- _Your goal_:
Set each entry down verbatim, omitting images.
═══
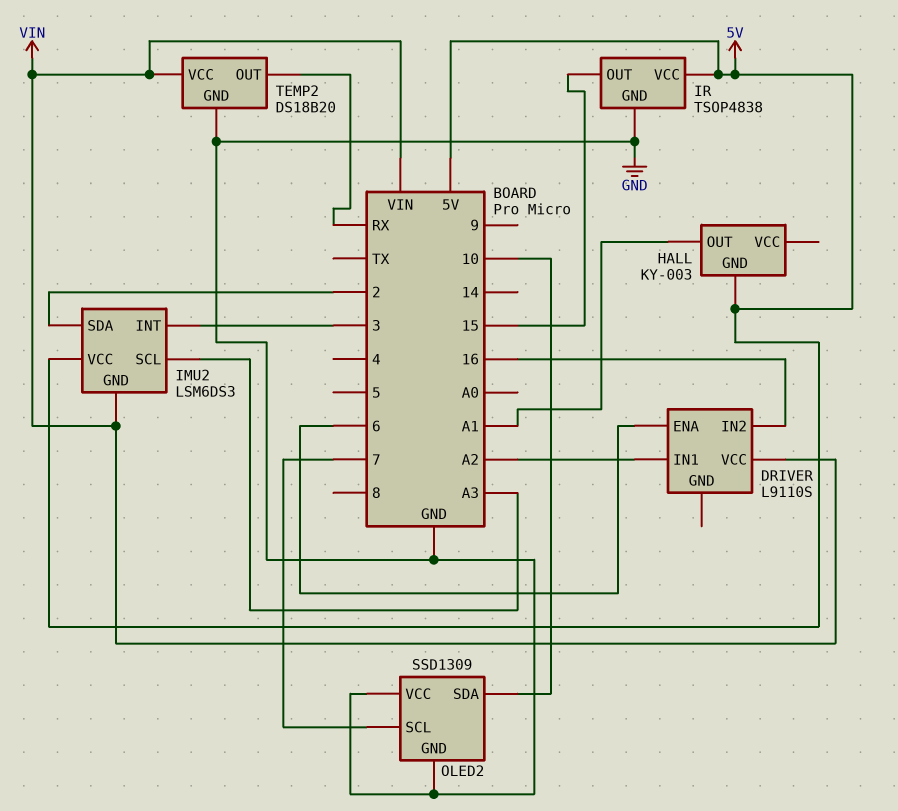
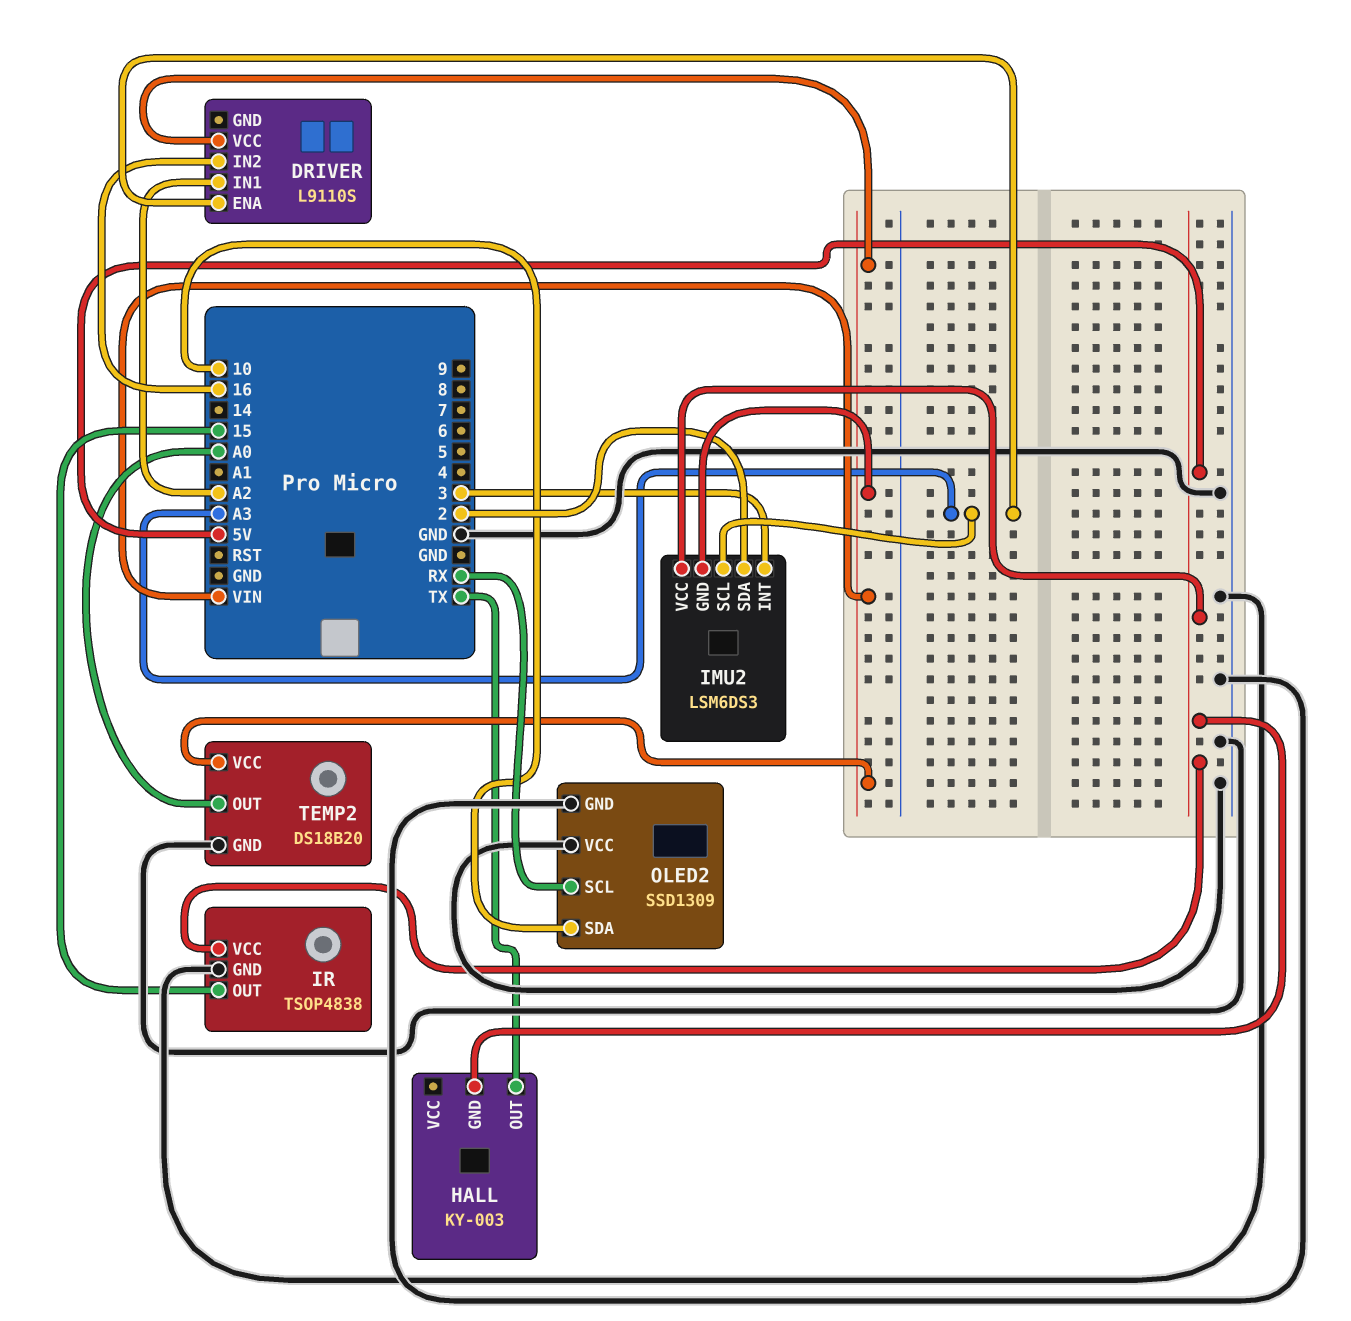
DRIVER pin ENA: 6 -> A3
HALL pin OUT: A1 -> TX
OLED2 pin SCL: 7 -> RX
TEMP2 pin OUT: RX -> A0

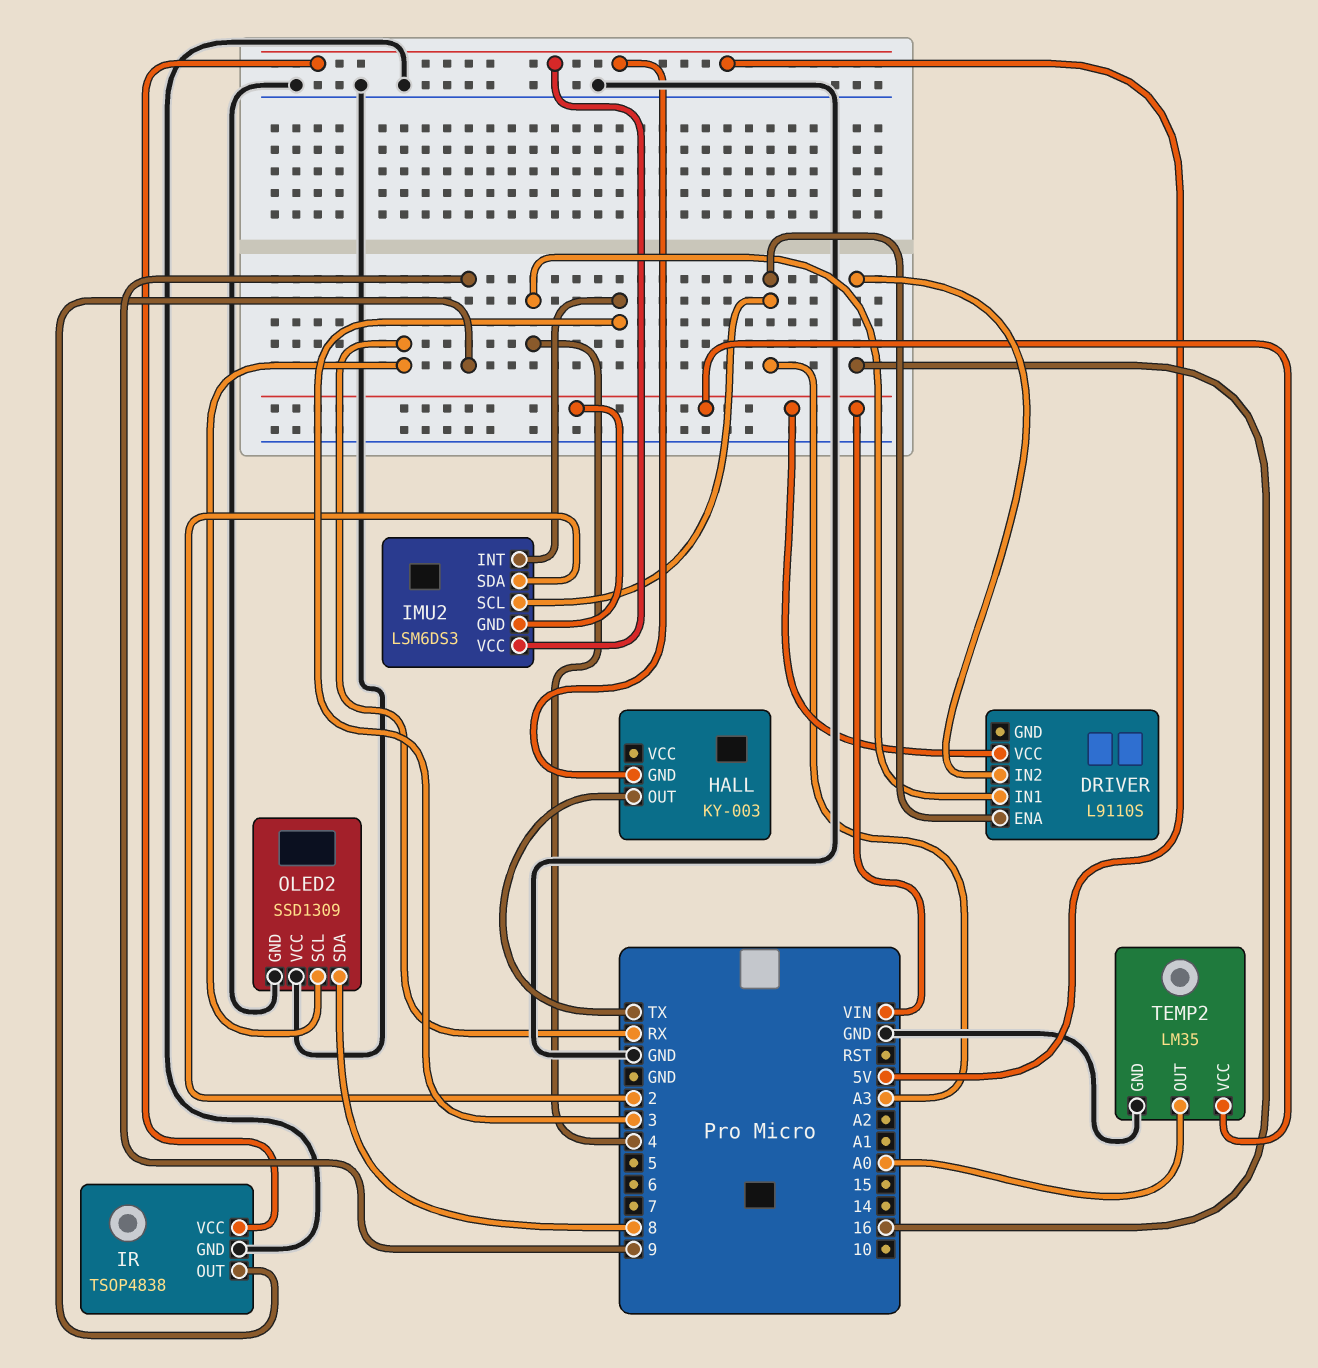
DRIVER pin IN1: A2 -> 4
IR pin OUT: 15 -> 9
OLED2 pin SDA: 10 -> 8
TEMP2: DS18B20 -> LM35

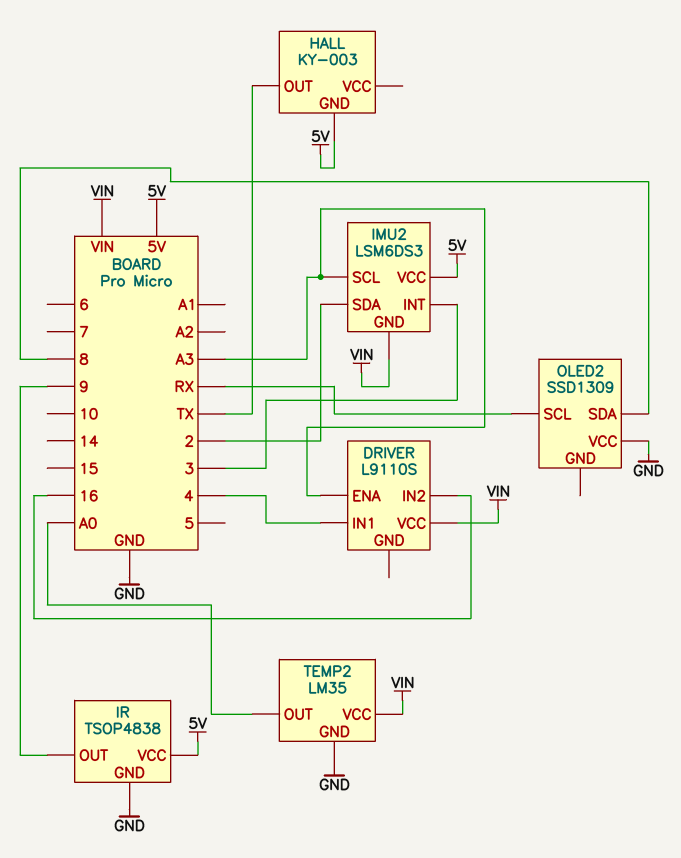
OLED2 pin GND: GND -> none

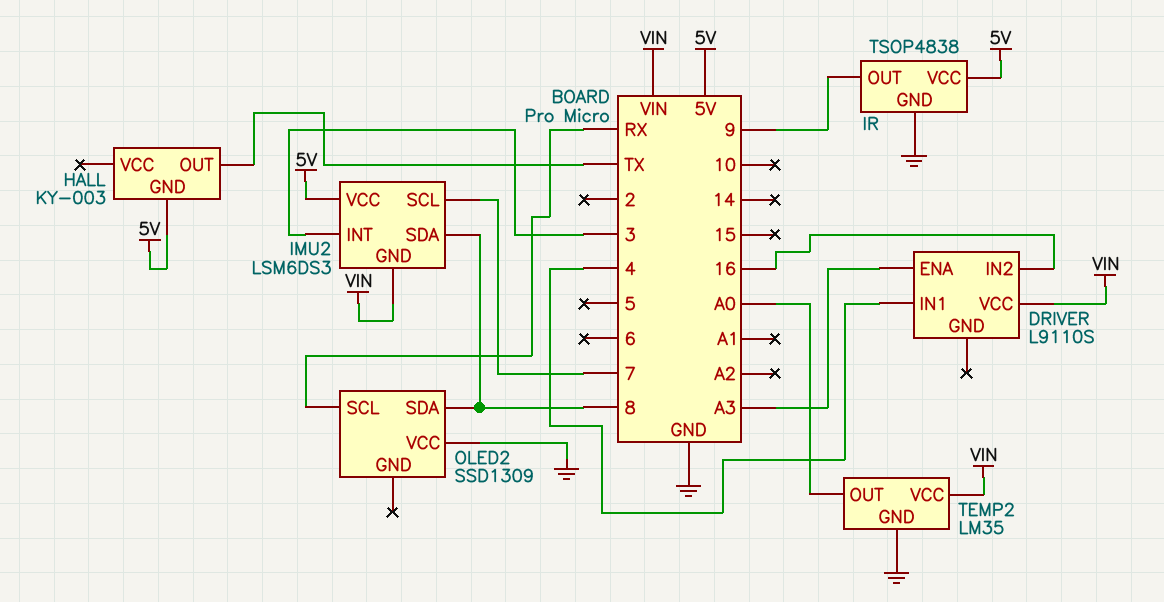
IMU2 pin SCL: A3 -> 7
IMU2 pin SDA: 2 -> 8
═══
- _Written response_:
DRIVER pin ENA: 6 -> A3
HALL pin OUT: A1 -> TX
OLED2 pin SCL: 7 -> RX
TEMP2 pin OUT: RX -> A0

DRIVER pin IN1: A2 -> 4
IR pin OUT: 15 -> 9
OLED2 pin SDA: 10 -> 8
TEMP2: DS18B20 -> LM35

OLED2 pin GND: GND -> none

IMU2 pin SCL: A3 -> 7
IMU2 pin SDA: 2 -> 8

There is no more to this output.